• _Données fournies_:
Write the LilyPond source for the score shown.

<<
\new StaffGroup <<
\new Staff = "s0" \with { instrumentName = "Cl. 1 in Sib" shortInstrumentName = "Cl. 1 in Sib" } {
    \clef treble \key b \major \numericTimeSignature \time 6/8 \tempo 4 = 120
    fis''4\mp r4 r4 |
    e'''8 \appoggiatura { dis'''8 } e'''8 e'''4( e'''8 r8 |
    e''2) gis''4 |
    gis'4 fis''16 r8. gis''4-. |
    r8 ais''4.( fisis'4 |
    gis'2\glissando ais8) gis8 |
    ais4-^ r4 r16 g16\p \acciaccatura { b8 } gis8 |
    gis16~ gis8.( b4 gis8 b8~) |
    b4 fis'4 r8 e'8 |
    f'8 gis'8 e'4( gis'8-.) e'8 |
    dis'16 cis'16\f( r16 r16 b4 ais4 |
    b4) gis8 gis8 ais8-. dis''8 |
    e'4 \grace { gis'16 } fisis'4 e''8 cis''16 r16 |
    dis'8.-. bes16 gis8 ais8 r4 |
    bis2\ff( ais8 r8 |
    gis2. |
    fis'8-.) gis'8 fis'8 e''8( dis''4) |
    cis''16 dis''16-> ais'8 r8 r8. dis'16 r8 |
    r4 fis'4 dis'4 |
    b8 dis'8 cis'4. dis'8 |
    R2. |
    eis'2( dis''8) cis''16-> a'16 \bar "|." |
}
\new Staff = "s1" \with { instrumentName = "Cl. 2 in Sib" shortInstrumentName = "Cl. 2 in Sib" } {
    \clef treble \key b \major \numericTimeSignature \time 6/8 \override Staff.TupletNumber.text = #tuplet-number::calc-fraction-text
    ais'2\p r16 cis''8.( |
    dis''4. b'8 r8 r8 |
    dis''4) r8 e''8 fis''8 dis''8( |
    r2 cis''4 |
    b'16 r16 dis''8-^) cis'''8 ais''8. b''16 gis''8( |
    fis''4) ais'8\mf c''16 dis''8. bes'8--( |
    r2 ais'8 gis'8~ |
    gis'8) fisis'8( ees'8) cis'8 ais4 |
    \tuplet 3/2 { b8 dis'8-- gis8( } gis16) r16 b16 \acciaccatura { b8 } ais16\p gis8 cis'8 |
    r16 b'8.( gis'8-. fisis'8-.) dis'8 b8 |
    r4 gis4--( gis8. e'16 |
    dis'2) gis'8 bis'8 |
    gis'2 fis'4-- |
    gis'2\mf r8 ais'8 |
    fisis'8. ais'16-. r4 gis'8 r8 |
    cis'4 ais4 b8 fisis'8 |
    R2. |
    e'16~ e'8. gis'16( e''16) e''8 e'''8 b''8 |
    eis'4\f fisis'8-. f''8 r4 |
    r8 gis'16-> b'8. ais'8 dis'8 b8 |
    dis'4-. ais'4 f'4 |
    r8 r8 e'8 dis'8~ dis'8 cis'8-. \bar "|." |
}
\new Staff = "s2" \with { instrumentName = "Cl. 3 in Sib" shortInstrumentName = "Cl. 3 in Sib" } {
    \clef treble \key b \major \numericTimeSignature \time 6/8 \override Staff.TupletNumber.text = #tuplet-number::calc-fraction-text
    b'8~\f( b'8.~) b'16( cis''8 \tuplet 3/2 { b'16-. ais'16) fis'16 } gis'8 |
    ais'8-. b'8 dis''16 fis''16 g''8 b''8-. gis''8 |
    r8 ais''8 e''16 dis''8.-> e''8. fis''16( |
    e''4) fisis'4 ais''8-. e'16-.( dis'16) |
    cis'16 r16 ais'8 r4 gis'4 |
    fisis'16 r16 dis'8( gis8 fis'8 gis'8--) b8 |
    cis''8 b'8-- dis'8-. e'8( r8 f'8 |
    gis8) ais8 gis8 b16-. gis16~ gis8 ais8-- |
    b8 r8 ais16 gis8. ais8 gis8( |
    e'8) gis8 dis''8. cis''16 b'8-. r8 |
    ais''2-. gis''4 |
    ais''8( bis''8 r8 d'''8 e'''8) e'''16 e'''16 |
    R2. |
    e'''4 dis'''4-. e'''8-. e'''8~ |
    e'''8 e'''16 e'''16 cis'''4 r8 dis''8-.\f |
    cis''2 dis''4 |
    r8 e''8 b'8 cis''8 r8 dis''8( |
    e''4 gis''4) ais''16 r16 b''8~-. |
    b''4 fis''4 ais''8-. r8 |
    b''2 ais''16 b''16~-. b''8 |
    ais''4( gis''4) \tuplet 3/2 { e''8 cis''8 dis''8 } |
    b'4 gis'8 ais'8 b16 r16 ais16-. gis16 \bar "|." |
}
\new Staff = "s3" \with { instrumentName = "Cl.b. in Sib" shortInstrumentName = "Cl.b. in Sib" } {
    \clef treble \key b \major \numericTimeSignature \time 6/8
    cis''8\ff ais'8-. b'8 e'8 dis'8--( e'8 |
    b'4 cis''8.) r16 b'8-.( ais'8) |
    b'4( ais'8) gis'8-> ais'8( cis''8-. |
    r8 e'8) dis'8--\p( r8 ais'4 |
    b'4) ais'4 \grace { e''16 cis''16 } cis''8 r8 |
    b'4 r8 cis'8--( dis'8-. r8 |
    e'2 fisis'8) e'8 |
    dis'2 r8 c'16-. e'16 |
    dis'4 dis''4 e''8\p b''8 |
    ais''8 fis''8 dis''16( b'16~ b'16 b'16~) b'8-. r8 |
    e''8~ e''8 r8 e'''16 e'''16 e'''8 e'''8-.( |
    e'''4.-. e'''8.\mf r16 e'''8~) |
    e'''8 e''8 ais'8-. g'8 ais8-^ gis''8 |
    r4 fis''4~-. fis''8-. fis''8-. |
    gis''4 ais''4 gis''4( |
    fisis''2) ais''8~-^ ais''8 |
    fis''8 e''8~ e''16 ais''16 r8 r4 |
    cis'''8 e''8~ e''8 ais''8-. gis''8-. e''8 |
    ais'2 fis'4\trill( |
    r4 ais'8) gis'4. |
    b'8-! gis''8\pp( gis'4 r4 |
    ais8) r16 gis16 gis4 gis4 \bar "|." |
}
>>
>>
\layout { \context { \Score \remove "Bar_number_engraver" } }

• _Objectif visé_: Indiquez combien de lignes des enregistrements ci-dessus contiennent la chaîne « tuplet », en tenant compte de la casse. Donnez seulement ce nombre.

• _Résultat attendu_: 5